- **ASSIGNED TASK**
Throughout the records below, find each line holding "none" and copy it.

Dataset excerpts
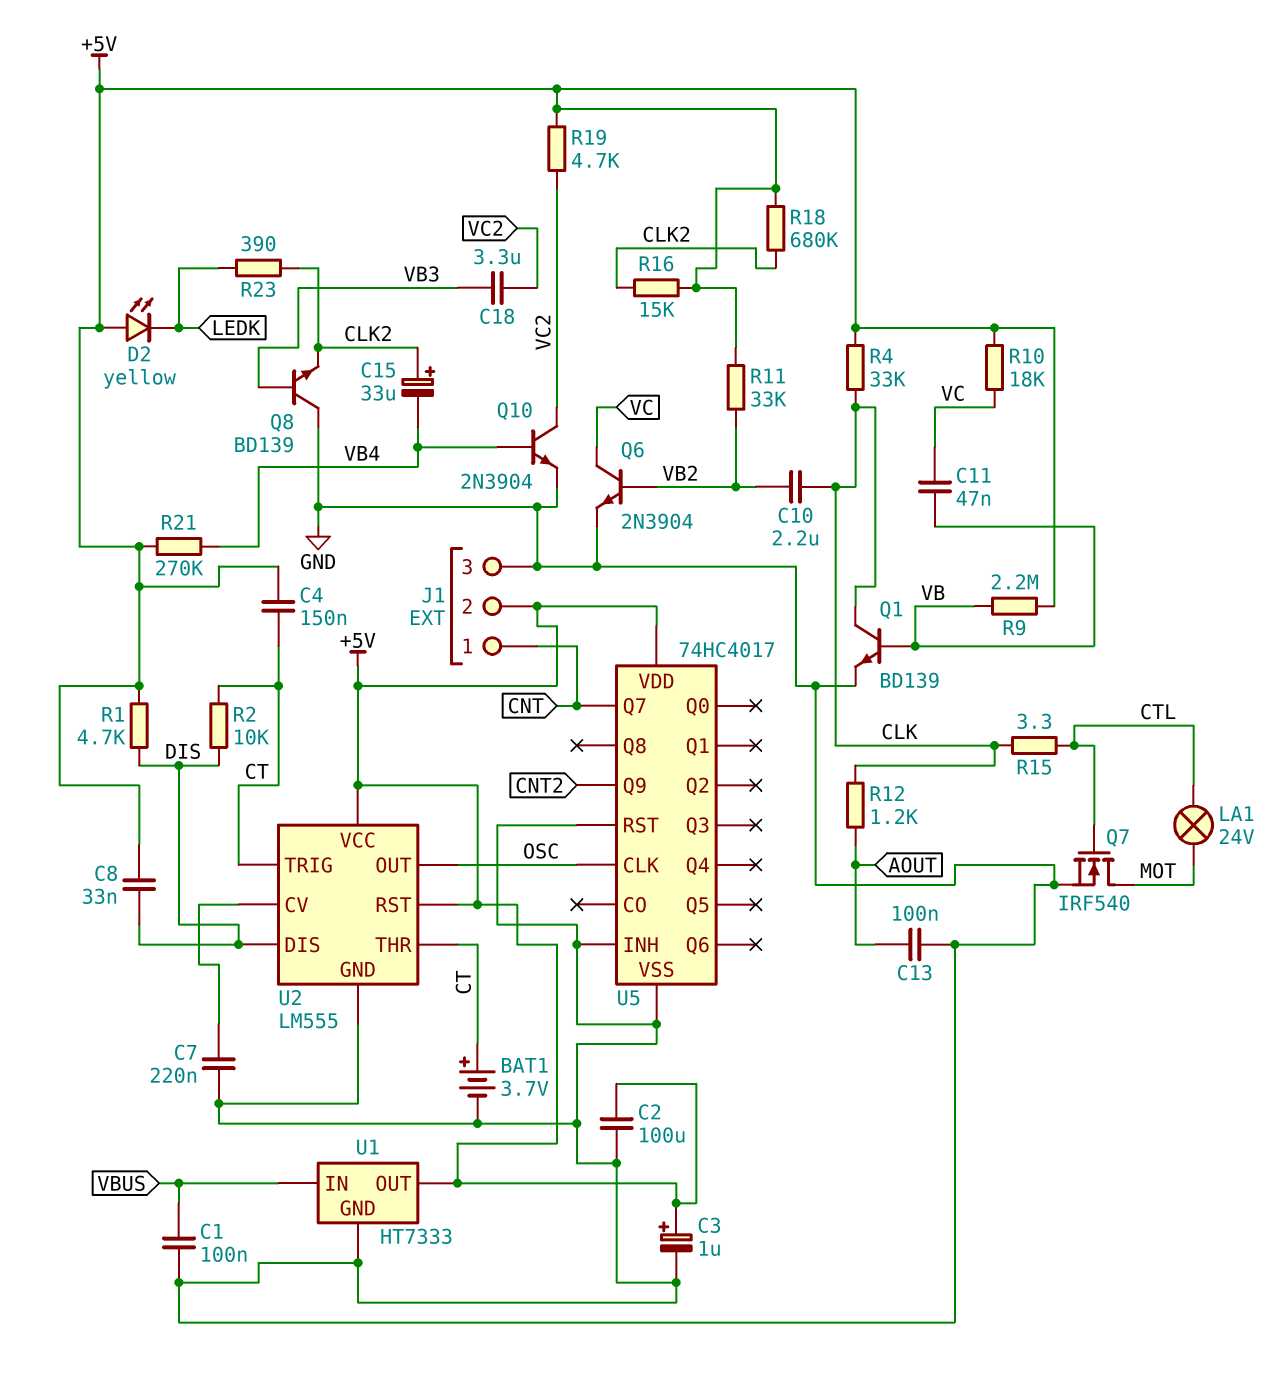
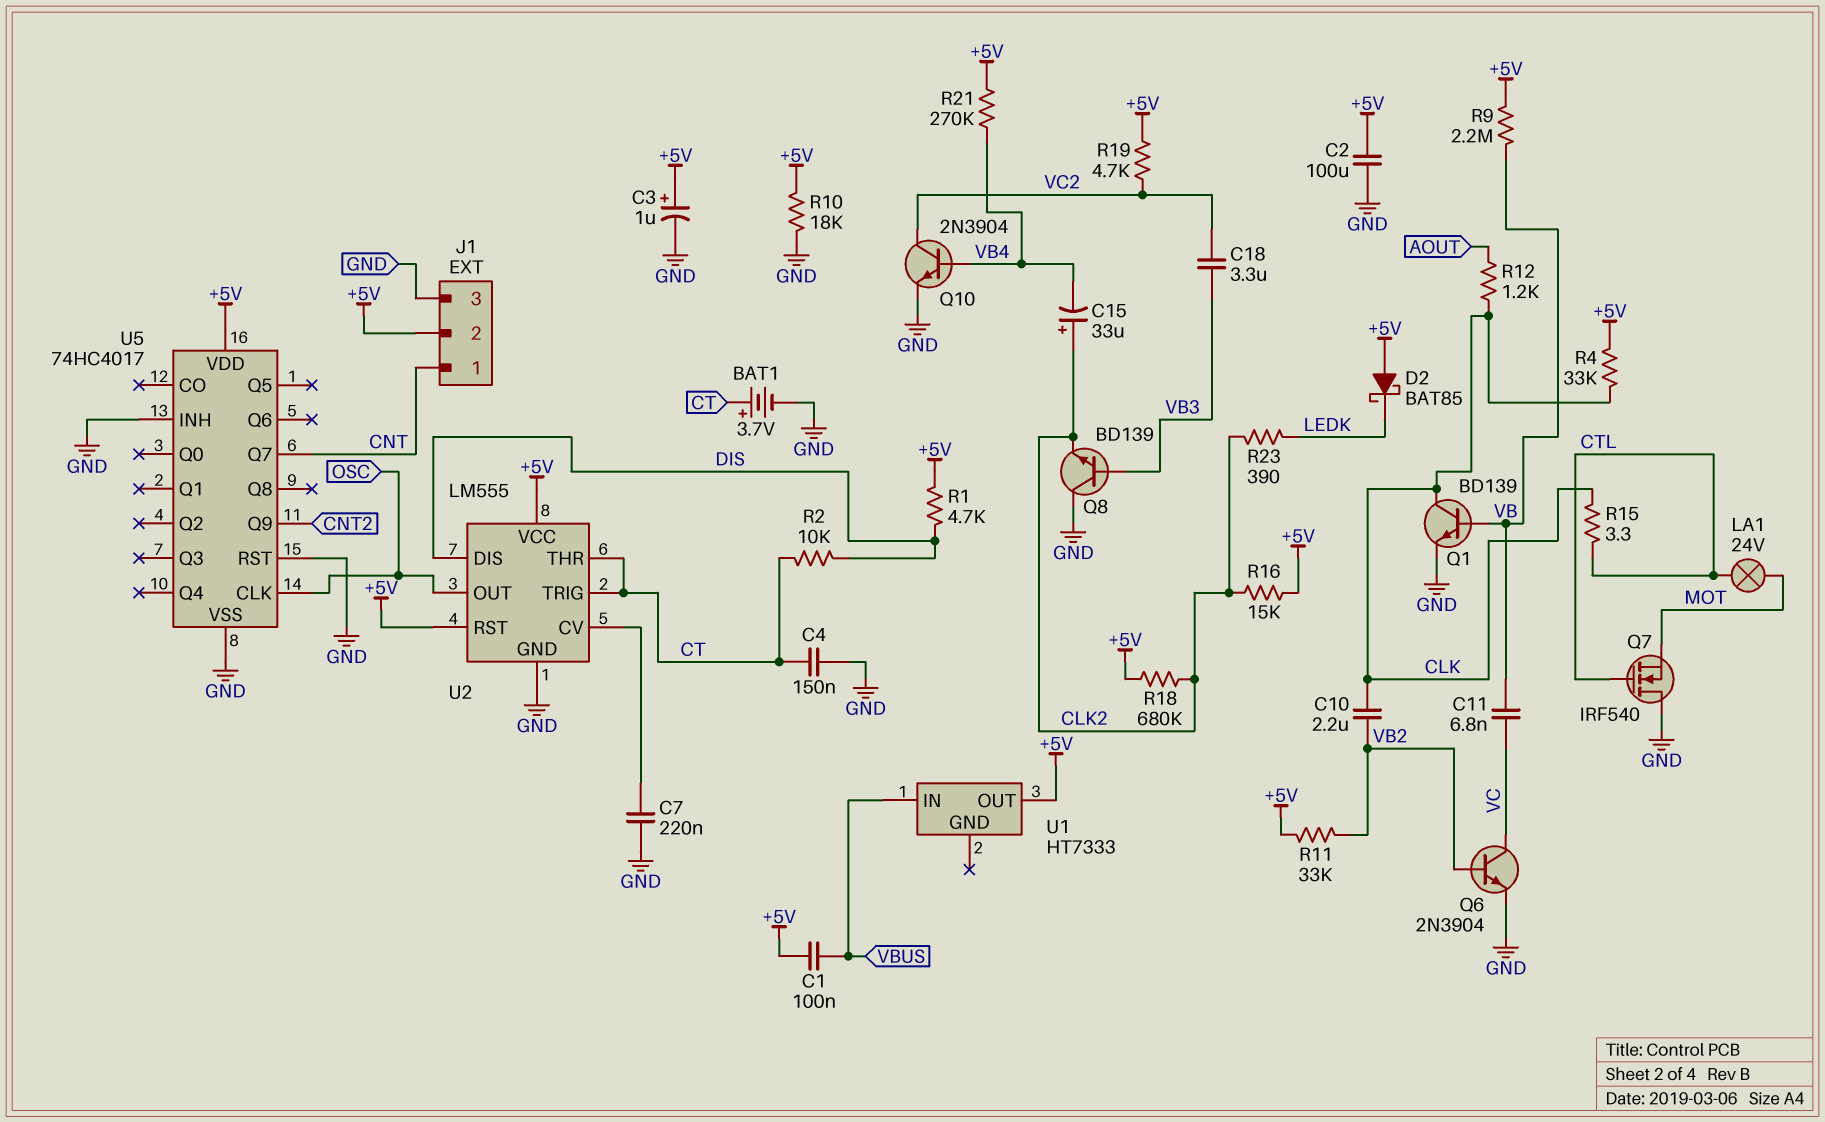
C1: 100nF (GND, VBUS) -> 100nF (+5V, VBUS)
C4: 150nF (+5V, CT) -> 150nF (CT, GND)
C8: 33nF (+5V, DIS) -> none
C11: 47nF (VB, VC) -> 6.8nF (VB, VC)
C13: 100nF (AOUT, GND) -> none
D2: LED yellow (A +5V, K LEDK) -> schottky BAT85 (A +5V, K LEDK)
Q7: NMOS IRF540 (G CTL, D MOT, S GND) -> NMOS IRF540 (G CTL, D GND, S MOT)
R10: 18k (+5V, VC) -> 18k (+5V, GND)
U1 pin GND: GND -> none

- **WRITTEN RESPONSE**
C8: 33nF (+5V, DIS) -> none
C13: 100nF (AOUT, GND) -> none
U1 pin GND: GND -> none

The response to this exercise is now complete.